───── Raw data

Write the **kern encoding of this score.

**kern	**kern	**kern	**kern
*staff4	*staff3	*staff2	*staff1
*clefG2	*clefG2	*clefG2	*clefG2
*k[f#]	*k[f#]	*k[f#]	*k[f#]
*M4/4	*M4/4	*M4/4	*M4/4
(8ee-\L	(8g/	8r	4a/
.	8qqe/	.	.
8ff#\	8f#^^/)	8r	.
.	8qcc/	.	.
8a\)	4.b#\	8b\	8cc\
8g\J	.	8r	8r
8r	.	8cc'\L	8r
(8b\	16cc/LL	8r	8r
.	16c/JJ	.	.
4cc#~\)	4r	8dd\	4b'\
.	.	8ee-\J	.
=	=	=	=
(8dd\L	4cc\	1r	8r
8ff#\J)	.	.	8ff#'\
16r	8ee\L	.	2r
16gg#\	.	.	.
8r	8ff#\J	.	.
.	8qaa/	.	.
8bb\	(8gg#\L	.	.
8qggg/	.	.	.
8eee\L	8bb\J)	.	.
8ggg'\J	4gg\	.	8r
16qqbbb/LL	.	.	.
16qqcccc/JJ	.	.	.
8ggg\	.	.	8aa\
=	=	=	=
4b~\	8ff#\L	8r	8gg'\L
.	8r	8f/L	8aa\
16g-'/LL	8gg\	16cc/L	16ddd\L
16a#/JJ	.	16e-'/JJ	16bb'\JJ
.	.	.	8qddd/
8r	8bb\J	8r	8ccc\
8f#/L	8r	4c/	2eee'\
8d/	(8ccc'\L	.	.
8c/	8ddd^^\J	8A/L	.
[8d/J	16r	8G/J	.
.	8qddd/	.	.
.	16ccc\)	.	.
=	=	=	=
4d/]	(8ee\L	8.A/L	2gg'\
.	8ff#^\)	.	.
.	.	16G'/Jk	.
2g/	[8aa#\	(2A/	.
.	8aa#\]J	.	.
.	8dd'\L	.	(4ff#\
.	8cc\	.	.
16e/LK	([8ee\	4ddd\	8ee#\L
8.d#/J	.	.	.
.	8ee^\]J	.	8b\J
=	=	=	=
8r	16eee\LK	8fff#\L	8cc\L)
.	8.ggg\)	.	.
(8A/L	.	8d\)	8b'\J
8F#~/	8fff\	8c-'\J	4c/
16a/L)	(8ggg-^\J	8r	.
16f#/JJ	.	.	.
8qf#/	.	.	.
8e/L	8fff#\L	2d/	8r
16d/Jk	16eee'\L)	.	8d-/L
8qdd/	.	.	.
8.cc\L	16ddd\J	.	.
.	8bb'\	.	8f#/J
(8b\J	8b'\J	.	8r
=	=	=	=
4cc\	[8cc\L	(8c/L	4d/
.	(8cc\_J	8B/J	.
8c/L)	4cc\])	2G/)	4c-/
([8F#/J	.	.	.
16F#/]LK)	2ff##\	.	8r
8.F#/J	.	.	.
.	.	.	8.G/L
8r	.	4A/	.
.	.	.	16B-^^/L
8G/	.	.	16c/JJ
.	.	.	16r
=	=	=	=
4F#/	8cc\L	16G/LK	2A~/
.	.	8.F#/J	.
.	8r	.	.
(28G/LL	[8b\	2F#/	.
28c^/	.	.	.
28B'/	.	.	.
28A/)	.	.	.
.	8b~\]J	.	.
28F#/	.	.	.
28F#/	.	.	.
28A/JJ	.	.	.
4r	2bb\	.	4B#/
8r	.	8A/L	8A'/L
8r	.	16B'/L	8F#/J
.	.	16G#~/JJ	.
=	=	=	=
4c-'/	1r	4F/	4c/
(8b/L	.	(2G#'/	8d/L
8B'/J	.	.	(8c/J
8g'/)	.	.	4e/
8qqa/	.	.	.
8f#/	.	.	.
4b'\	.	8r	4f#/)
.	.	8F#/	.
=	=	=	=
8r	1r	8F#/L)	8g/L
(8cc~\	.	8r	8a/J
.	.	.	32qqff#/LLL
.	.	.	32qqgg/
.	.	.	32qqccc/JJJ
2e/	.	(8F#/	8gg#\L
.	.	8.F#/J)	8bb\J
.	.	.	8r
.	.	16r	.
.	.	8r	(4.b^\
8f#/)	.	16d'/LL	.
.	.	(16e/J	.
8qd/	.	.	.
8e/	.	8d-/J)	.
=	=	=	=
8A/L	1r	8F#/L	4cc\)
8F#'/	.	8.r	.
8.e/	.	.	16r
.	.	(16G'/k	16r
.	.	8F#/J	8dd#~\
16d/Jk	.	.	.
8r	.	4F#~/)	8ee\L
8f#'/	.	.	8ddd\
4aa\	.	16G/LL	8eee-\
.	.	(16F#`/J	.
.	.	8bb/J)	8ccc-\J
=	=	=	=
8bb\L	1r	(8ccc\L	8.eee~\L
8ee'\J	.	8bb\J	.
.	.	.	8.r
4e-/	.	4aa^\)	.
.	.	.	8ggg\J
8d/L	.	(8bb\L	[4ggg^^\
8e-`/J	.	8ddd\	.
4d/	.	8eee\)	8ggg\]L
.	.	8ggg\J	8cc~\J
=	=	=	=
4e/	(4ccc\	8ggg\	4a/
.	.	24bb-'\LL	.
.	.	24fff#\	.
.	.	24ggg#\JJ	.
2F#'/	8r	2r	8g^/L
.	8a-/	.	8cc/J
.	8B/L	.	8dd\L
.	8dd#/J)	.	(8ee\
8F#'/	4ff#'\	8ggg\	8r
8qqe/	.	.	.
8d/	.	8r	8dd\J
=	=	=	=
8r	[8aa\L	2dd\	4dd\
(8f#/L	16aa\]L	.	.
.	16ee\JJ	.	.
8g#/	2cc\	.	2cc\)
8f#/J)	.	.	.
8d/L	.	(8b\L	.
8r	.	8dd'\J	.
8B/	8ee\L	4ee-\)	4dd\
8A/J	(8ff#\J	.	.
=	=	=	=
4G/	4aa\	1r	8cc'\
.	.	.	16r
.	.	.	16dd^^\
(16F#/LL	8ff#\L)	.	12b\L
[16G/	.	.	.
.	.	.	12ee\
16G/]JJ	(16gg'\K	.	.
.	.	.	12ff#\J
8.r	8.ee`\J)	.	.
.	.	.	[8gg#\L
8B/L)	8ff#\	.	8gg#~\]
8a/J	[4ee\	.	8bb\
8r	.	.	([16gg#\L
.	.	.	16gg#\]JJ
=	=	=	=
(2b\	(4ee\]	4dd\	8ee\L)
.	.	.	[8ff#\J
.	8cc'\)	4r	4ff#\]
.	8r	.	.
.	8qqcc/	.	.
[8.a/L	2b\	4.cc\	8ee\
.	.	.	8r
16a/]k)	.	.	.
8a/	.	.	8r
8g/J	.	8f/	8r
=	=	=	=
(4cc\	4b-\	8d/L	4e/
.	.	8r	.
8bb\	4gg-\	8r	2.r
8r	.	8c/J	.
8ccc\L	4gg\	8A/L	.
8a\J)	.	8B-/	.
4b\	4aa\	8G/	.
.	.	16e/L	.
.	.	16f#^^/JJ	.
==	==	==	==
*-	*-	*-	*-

──────────

→ **Task requirements**: State how many lines in the rows above contain the string "kern", treating uppercase and lowercase as different, and reply with the number alone.

→ **Exercise solution**: 2